>>
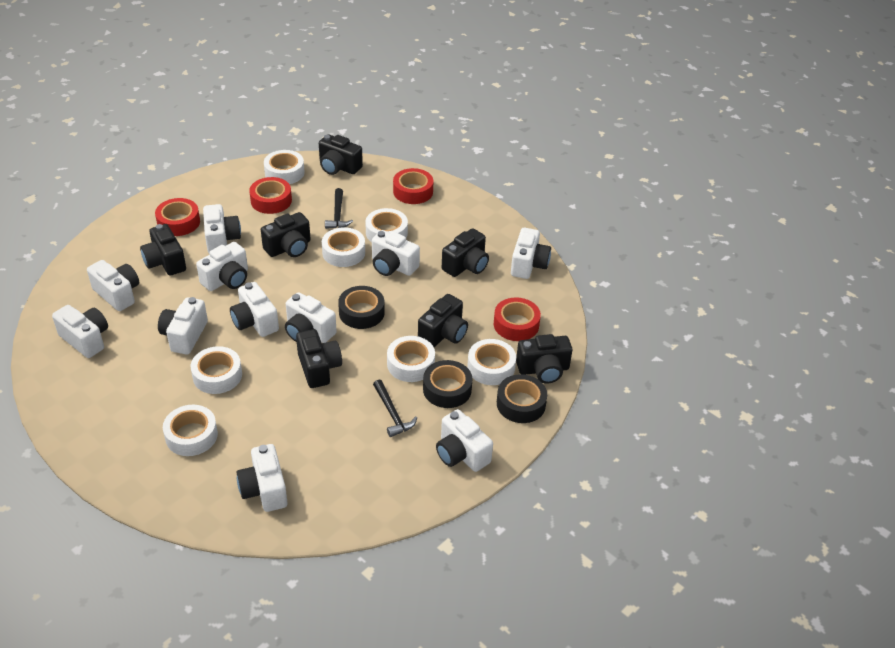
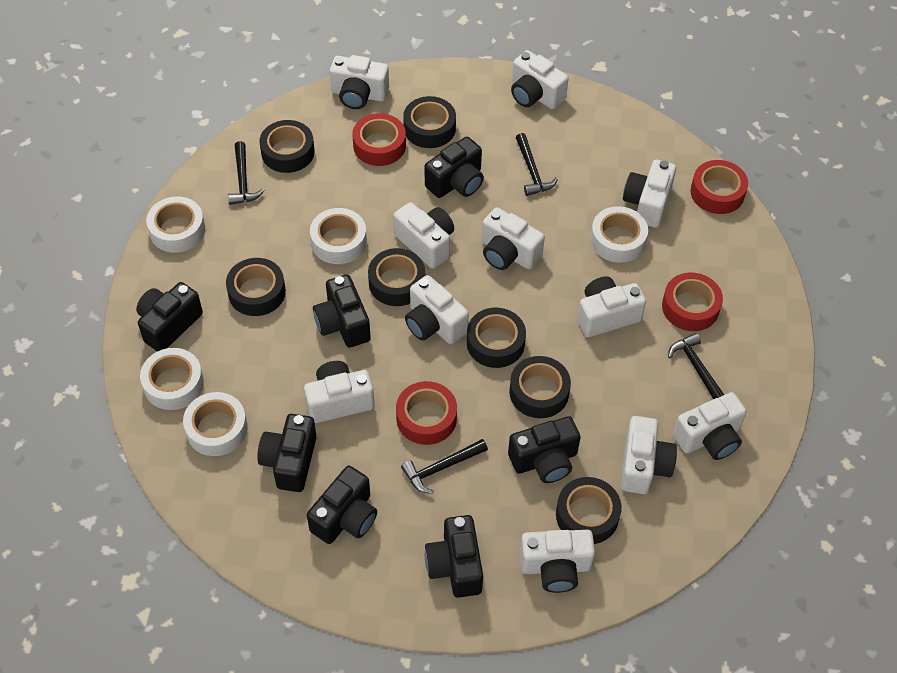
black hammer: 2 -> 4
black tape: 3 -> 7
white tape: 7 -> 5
<<
>>
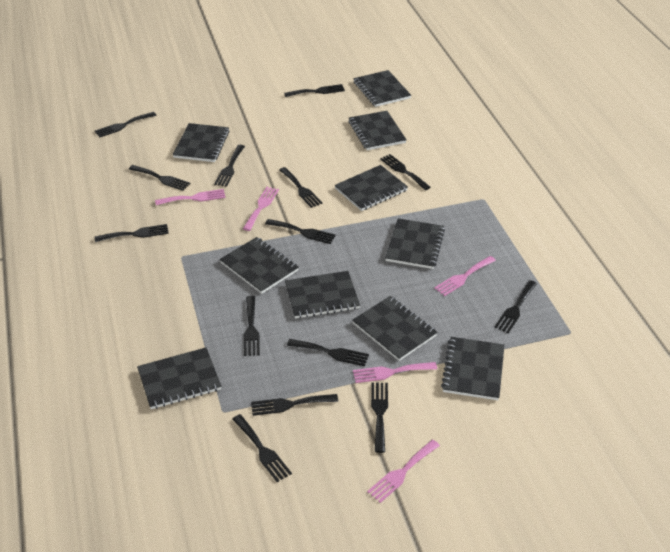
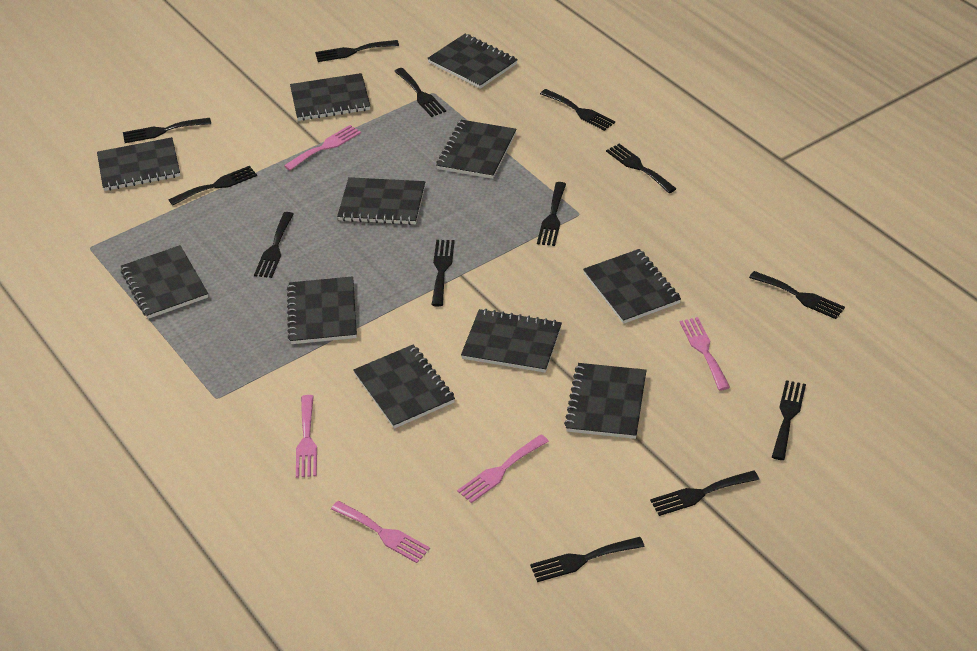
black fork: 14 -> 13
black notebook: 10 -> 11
<<
* **Problem to solve**: Across the data above, how many lines include the word "black"? Give only the number.

* **Reply**: 4